THE TASK ▸ Rewrite the records below with "road class" replaced by "road category", changing nothing else, and leave the pictures out of your answer.

DATA ROWS ▸

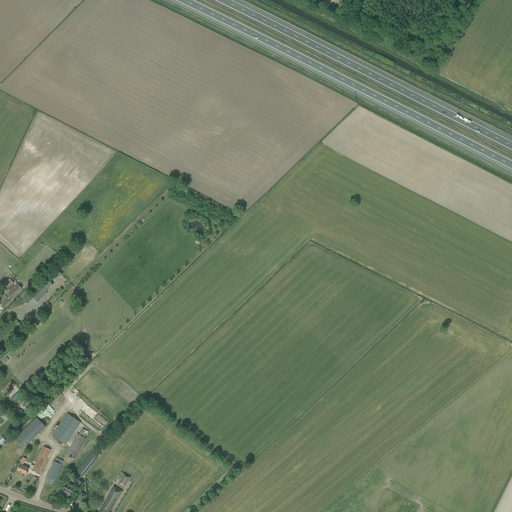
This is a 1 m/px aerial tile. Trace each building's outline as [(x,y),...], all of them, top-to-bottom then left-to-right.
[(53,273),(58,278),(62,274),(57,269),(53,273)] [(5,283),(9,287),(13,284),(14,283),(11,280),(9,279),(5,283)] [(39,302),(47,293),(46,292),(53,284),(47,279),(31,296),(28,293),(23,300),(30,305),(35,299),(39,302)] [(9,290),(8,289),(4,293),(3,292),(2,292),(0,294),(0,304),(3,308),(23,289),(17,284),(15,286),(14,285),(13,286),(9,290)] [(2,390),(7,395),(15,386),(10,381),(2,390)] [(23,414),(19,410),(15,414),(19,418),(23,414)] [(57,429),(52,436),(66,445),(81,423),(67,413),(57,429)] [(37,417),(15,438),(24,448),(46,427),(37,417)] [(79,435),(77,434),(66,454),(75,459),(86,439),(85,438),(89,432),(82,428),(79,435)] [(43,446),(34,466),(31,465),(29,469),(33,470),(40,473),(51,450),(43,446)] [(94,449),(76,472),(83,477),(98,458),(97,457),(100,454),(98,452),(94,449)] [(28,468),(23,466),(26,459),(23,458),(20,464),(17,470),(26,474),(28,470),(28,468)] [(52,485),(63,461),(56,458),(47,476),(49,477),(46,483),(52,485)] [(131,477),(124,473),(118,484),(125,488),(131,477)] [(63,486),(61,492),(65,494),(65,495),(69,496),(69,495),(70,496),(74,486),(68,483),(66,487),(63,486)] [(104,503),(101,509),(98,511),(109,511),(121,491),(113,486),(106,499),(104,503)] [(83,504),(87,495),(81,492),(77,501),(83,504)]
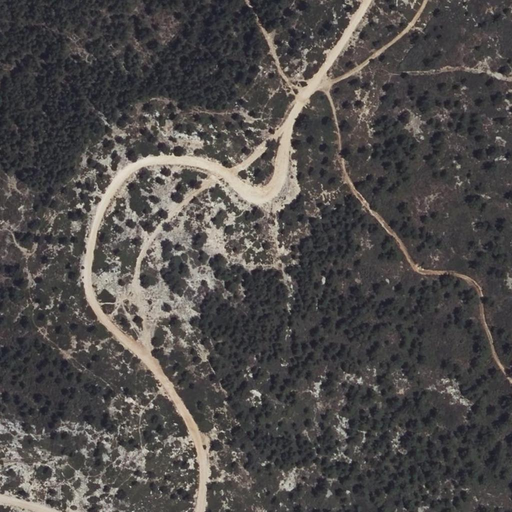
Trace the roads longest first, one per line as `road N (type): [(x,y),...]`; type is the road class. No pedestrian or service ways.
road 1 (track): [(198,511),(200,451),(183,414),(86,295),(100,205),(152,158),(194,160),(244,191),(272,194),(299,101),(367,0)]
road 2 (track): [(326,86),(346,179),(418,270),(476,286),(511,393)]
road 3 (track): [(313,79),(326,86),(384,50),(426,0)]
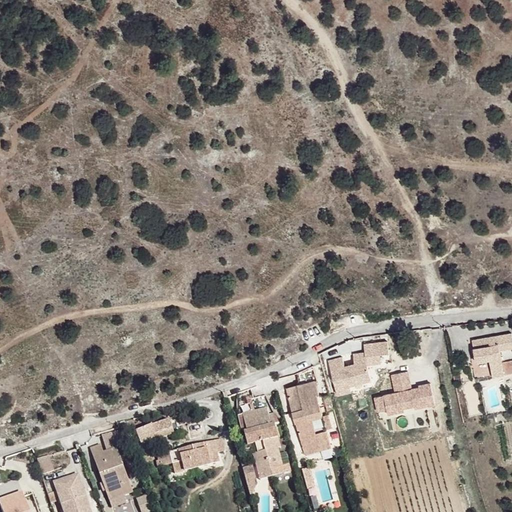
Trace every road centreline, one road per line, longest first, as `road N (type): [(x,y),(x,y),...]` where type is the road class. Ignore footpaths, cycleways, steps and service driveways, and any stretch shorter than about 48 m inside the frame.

WRITTEN RESPONSE ▸
This is a 1 m/px aerial tile. Trace each building's outline as [(x,y),...], all of them, top-to-bottom then left-to-right.
[(53,273),(58,278),(62,274),(57,269),(53,273)] [(5,283),(9,287),(13,284),(14,283),(11,280),(9,279),(5,283)] [(39,302),(47,293),(46,292),(53,284),(47,279),(31,296),(28,293),(23,300),(30,305),(35,299),(39,302)] [(9,290),(8,289),(4,293),(3,292),(2,292),(0,294),(0,304),(3,308),(23,289),(17,284),(15,286),(14,285),(13,286),(9,290)] [(2,390),(7,395),(15,386),(10,381),(2,390)] [(23,414),(19,410),(15,414),(19,418),(23,414)] [(57,429),(52,436),(66,445),(81,423),(67,413),(57,429)] [(37,417),(15,438),(24,448),(46,427),(37,417)] [(79,435),(77,434),(66,454),(75,459),(86,439),(85,438),(89,432),(82,428),(79,435)] [(43,446),(34,466),(31,465),(29,469),(33,470),(40,473),(51,450),(43,446)] [(94,449),(76,472),(83,477),(98,458),(97,457),(100,454),(98,452),(94,449)] [(28,468),(23,466),(26,459),(23,458),(20,464),(17,470),(26,474),(28,470),(28,468)] [(52,485),(63,461),(56,458),(47,476),(49,477),(46,483),(52,485)] [(131,477),(124,473),(118,484),(125,488),(131,477)] [(63,486),(61,492),(65,494),(65,495),(69,496),(69,495),(70,496),(74,486),(68,483),(66,487),(63,486)] [(104,503),(101,509),(98,511),(109,511),(121,491),(113,486),(106,499),(104,503)] [(83,504),(87,495),(81,492),(77,501),(83,504)]
Trace the roads longest first, one per line as `road N (type): [(x,y),...]`; type is the road category. No pedestrian or service ways.
road 1 (track): [(198,511),(200,451),(183,414),(86,295),(100,205),(152,158),(194,160),(244,191),(272,194),(299,101),(367,0)]
road 2 (track): [(326,86),(346,179),(418,270),(476,286),(511,393)]
road 3 (track): [(313,79),(326,86),(384,50),(426,0)]
Trace every road centreline, one road per line, longest first, as `road N (type): [(x,y),(x,y),...]` where type is the road category. Ignore footpaths, cycleways, steps and service driveways, and any stretch shorter than about 48 m inside the frame.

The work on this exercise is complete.